What is asked
How many lines of the listing below contain the string "grey"? Reply with the number alone.

Material provided
╔══
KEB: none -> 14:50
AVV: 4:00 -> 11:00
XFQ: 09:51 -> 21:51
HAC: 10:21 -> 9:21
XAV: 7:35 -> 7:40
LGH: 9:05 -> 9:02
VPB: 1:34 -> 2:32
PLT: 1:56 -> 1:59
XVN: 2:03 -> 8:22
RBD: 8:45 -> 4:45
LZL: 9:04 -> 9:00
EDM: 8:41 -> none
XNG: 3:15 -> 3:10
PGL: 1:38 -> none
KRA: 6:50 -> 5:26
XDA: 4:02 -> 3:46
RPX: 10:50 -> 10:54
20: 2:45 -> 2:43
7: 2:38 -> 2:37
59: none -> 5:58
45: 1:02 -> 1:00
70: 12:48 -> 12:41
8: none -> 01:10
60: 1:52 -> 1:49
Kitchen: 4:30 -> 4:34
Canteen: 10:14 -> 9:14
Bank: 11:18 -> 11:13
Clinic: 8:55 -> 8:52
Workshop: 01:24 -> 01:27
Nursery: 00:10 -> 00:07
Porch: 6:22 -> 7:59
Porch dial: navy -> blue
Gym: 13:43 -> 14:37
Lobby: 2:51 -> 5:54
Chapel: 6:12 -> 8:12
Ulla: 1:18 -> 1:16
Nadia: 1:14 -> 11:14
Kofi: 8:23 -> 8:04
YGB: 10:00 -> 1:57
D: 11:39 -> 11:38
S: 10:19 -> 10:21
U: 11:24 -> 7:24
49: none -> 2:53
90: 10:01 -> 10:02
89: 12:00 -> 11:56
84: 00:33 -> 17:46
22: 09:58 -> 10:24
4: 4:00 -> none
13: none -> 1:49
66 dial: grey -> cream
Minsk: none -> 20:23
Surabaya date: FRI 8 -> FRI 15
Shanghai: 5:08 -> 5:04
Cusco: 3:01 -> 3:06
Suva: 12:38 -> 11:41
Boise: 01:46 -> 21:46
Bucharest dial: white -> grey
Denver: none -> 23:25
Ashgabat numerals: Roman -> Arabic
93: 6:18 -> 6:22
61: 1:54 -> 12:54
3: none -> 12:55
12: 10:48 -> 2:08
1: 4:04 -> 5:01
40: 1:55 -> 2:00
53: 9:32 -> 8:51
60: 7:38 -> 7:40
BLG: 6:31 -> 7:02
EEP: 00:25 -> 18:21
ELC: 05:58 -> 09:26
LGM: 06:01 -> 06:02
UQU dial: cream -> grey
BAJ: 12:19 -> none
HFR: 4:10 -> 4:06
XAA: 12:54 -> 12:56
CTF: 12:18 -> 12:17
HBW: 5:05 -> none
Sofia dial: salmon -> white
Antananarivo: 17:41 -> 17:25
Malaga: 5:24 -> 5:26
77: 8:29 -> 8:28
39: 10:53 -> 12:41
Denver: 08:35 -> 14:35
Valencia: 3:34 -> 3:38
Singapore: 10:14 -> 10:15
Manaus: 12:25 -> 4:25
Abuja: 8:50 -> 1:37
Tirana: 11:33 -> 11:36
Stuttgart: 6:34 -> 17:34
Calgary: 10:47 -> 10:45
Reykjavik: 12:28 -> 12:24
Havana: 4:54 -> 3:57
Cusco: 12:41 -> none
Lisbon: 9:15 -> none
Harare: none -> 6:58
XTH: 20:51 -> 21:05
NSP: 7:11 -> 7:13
╚══
Answer to the exercise
3